## MATERIAL TO PROCESS

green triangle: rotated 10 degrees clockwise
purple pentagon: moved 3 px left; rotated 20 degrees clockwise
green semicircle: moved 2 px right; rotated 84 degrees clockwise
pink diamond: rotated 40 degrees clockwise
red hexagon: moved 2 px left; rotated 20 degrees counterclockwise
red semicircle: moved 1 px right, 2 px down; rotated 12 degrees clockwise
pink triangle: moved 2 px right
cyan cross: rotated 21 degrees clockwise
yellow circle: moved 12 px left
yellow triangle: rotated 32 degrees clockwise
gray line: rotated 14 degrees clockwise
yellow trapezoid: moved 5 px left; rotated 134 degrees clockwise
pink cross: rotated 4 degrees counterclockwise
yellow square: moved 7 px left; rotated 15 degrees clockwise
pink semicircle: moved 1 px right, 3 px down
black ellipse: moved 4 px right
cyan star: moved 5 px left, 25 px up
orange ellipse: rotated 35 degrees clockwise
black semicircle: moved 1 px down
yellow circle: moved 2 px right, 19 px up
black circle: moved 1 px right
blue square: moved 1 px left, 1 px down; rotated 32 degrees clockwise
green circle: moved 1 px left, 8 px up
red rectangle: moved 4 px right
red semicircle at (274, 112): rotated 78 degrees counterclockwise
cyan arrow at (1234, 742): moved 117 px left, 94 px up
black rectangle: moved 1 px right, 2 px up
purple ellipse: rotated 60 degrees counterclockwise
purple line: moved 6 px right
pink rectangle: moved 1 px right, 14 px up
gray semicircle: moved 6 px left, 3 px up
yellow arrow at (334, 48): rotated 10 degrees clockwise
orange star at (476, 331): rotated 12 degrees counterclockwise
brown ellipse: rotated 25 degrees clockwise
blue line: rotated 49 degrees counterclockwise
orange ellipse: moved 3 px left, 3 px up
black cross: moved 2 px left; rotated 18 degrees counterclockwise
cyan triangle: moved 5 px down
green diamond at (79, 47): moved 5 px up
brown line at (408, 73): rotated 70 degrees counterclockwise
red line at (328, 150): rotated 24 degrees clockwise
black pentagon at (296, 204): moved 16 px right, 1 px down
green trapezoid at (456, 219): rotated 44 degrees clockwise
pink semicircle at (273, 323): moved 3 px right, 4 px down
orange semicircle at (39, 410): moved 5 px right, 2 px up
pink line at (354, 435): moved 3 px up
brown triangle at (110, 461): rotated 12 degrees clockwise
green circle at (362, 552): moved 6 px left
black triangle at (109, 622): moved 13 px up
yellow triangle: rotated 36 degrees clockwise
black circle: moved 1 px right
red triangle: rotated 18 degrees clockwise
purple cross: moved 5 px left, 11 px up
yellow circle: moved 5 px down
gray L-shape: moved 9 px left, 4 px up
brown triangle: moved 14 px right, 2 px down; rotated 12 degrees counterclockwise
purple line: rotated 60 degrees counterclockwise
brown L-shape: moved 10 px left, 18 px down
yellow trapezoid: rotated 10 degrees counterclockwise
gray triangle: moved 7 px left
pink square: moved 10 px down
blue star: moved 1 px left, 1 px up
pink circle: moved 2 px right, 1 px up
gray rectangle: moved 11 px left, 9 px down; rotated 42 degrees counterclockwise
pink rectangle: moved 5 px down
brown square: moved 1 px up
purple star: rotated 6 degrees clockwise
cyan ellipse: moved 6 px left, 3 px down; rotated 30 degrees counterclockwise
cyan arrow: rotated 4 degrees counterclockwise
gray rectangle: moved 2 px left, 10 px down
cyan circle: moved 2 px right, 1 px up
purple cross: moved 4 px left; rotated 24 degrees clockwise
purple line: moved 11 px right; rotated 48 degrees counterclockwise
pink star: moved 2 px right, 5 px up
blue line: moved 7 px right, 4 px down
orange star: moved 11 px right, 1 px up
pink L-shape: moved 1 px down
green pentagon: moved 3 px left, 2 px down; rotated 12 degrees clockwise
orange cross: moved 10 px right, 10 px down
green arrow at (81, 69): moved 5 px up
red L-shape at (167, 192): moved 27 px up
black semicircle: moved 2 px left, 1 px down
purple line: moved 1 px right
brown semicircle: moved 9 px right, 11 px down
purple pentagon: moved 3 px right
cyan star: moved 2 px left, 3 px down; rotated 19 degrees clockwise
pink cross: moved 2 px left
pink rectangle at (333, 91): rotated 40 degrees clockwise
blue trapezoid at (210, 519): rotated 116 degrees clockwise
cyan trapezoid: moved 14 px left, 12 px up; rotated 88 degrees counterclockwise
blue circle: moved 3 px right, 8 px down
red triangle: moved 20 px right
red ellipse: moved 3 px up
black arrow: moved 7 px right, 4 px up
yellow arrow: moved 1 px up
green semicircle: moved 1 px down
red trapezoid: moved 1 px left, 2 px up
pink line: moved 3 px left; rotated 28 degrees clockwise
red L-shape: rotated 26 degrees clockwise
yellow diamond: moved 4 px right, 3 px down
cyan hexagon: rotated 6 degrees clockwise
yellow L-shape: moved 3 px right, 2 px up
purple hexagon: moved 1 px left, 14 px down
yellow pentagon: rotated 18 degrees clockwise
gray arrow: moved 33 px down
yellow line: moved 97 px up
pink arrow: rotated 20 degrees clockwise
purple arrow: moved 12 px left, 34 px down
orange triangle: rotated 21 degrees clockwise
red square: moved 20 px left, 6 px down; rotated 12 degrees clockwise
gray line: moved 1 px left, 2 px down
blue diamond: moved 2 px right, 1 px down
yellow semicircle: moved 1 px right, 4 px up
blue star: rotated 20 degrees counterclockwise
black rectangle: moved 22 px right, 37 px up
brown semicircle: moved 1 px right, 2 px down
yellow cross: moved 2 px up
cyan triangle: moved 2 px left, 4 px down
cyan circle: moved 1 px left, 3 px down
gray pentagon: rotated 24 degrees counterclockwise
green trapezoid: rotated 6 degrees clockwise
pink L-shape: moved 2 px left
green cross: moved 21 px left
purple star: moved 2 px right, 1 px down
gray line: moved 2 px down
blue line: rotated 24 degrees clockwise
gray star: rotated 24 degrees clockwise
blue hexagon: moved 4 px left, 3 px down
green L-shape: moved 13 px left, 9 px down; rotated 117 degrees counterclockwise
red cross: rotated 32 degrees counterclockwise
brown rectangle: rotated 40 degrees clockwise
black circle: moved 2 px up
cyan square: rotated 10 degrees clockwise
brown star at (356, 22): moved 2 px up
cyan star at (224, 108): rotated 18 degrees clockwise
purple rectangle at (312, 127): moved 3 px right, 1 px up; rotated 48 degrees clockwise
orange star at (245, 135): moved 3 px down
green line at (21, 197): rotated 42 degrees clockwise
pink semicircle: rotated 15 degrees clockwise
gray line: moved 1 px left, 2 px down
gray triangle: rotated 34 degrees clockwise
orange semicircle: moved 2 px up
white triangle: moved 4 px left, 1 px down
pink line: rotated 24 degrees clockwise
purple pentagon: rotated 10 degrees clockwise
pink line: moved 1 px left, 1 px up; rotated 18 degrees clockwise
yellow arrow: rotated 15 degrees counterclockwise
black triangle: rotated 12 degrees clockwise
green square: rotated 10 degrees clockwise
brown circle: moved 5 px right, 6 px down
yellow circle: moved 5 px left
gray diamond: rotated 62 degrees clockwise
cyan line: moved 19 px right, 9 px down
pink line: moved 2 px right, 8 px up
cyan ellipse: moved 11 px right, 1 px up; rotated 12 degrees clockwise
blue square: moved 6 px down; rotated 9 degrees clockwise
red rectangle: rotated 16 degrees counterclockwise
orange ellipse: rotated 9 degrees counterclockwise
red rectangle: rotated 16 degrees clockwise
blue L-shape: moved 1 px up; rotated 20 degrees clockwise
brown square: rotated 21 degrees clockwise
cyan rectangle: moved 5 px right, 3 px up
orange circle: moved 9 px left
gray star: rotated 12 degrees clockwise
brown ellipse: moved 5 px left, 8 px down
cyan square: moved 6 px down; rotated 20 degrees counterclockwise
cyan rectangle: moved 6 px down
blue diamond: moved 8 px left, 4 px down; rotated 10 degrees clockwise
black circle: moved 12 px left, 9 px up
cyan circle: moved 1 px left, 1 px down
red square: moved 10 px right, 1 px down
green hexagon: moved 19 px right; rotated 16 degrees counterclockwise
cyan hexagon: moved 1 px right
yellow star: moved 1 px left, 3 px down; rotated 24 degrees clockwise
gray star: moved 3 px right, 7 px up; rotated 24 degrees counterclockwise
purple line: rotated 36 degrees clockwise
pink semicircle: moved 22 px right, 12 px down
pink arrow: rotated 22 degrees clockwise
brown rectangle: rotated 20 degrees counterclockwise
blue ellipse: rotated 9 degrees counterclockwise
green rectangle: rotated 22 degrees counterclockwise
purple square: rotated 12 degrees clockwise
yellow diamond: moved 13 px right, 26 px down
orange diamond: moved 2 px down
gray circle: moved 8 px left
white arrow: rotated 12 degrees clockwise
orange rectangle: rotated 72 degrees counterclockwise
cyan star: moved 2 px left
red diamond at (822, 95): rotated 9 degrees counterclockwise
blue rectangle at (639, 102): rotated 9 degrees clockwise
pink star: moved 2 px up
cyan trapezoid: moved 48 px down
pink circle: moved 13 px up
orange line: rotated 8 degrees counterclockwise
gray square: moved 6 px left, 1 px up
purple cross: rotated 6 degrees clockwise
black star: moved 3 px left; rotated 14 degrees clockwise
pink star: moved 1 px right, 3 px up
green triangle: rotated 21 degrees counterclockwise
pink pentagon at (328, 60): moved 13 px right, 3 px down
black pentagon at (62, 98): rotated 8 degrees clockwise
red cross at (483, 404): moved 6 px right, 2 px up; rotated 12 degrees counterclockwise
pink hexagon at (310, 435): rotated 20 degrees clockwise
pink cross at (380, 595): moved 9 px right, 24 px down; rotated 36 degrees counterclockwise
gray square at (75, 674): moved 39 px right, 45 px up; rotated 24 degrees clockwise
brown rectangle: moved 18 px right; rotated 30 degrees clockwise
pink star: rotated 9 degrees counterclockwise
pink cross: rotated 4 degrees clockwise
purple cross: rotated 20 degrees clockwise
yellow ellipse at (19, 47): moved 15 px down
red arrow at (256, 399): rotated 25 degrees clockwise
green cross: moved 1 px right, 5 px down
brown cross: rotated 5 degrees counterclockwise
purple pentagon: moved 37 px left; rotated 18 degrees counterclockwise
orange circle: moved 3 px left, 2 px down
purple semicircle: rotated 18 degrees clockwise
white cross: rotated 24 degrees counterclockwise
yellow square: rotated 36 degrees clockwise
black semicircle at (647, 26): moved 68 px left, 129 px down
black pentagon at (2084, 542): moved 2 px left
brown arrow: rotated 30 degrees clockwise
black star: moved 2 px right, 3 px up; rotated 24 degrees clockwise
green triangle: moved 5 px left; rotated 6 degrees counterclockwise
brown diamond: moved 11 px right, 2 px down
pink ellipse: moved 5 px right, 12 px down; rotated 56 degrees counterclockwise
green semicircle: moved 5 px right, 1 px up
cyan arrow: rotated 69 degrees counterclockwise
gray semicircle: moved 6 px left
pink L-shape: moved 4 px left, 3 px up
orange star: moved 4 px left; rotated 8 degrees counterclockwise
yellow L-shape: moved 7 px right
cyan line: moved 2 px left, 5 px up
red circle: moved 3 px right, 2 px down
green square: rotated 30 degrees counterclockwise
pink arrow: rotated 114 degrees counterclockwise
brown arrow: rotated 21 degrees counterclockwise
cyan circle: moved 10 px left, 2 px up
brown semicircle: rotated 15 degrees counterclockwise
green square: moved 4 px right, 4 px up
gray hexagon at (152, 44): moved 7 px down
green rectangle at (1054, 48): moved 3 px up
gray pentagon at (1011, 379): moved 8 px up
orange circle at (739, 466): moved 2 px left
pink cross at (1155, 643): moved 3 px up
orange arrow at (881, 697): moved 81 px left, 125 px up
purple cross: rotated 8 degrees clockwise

## WRITTEN EXERCISE
Copy the items above word for word, from the first line through the line containing "yellow circle: moved 12 px left".

## EXERCISE ANSWER
green triangle: rotated 10 degrees clockwise
purple pentagon: moved 3 px left; rotated 20 degrees clockwise
green semicircle: moved 2 px right; rotated 84 degrees clockwise
pink diamond: rotated 40 degrees clockwise
red hexagon: moved 2 px left; rotated 20 degrees counterclockwise
red semicircle: moved 1 px right, 2 px down; rotated 12 degrees clockwise
pink triangle: moved 2 px right
cyan cross: rotated 21 degrees clockwise
yellow circle: moved 12 px left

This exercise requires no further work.